- WHAT THE EXERCISE ASKS -
Keep the pictures out, please, and set down every record exactly.

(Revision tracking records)
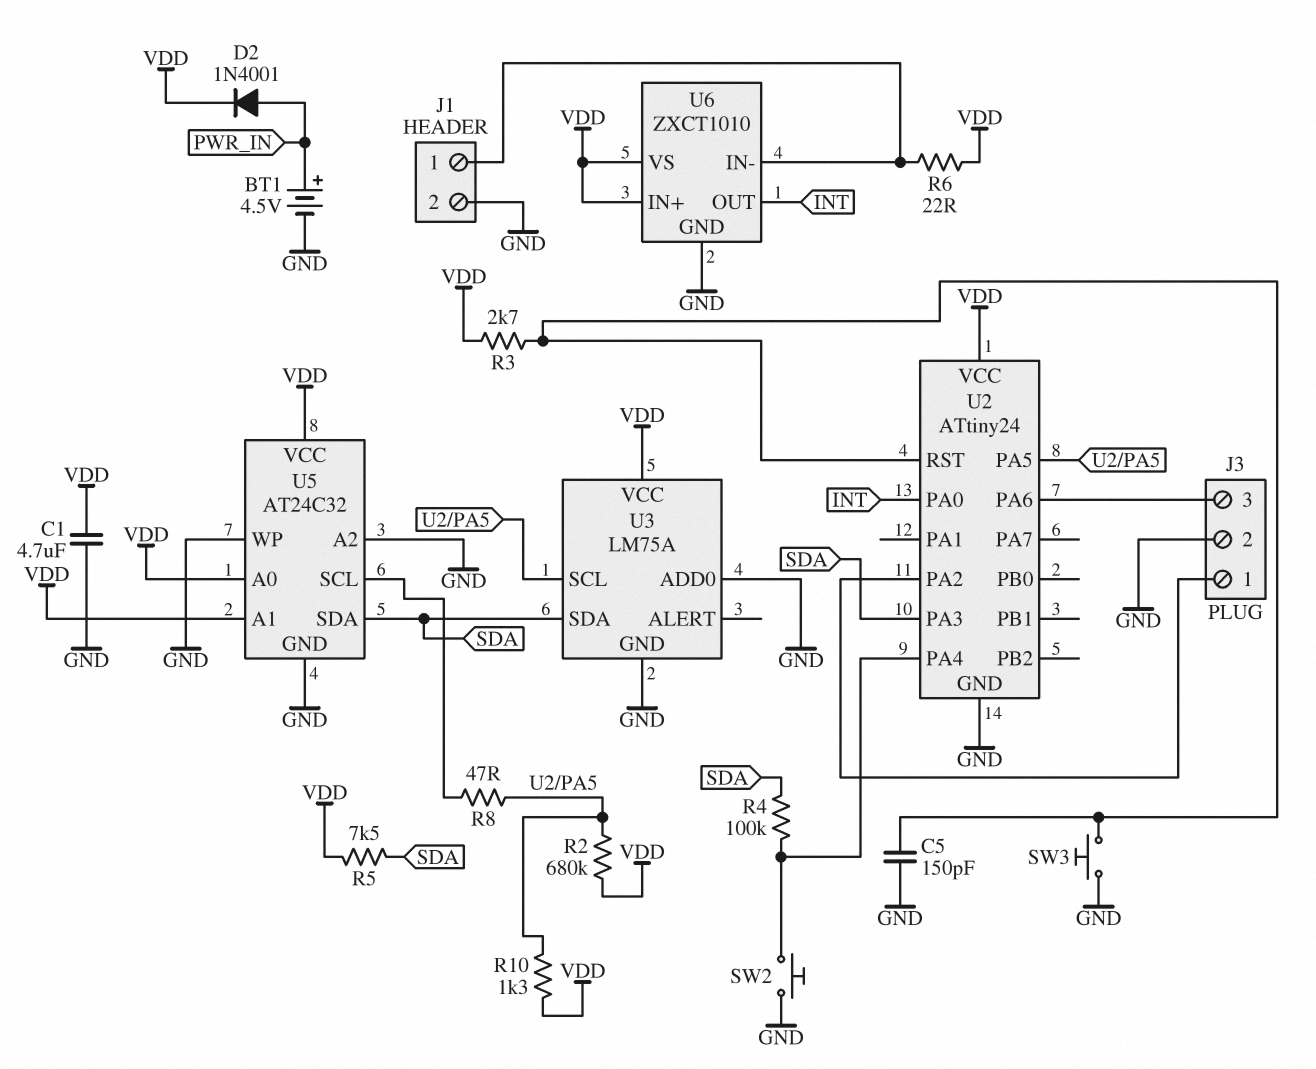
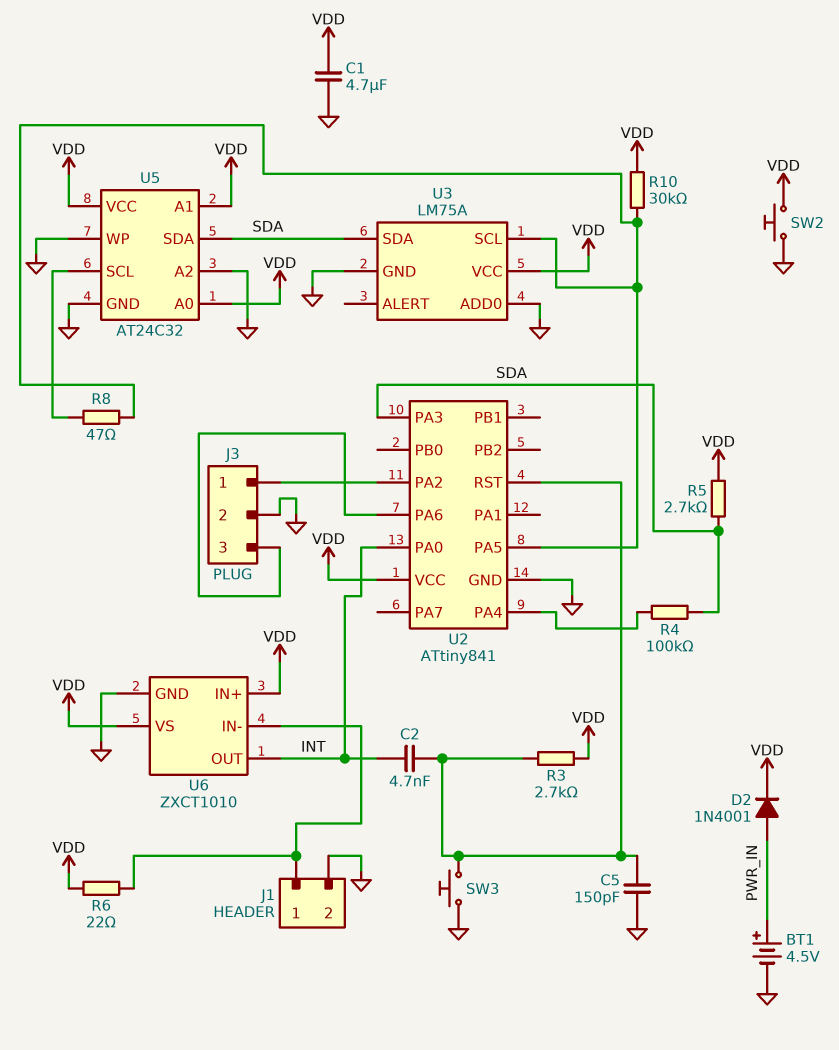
C2: none -> 4.7nF (INT, U2/RST)
R2: 680k (U2/PA5, VDD) -> none
R5: 7.5k (SDA, VDD) -> 2.7k (SDA, VDD)
R10: 1.3k (U2/PA5, VDD) -> 30k (U2/PA5, VDD)
SW2: button (GND, U2/PA4) -> button (GND, VDD)
U2: ATtiny24 -> ATtiny841

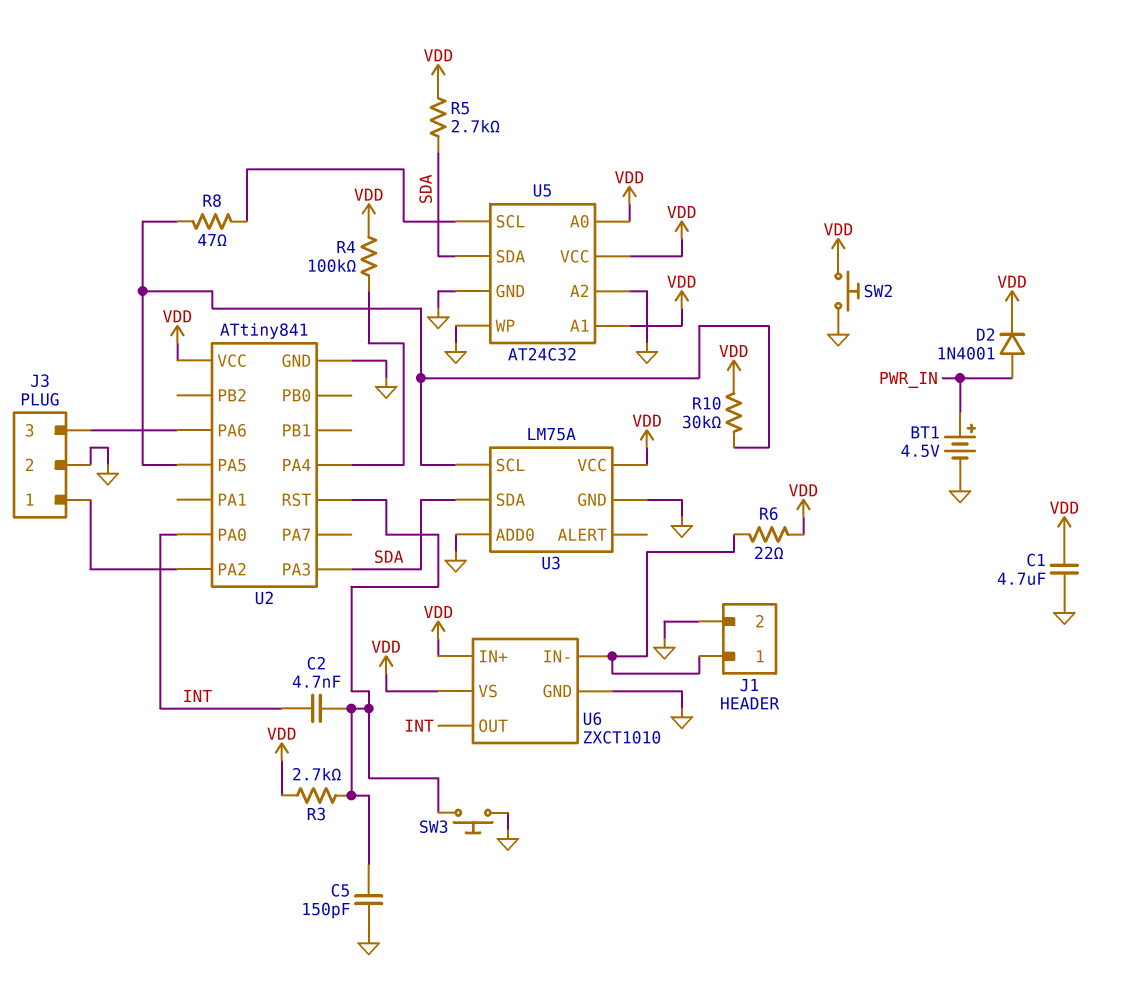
R4: 100k (SDA, U2/PA4) -> 100k (U2/PA4, VDD)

- EXPECTED ANSWER -
C2: none -> 4.7nF (INT, U2/RST)
R2: 680k (U2/PA5, VDD) -> none
R5: 7.5k (SDA, VDD) -> 2.7k (SDA, VDD)
R10: 1.3k (U2/PA5, VDD) -> 30k (U2/PA5, VDD)
SW2: button (GND, U2/PA4) -> button (GND, VDD)
U2: ATtiny24 -> ATtiny841

R4: 100k (SDA, U2/PA4) -> 100k (U2/PA4, VDD)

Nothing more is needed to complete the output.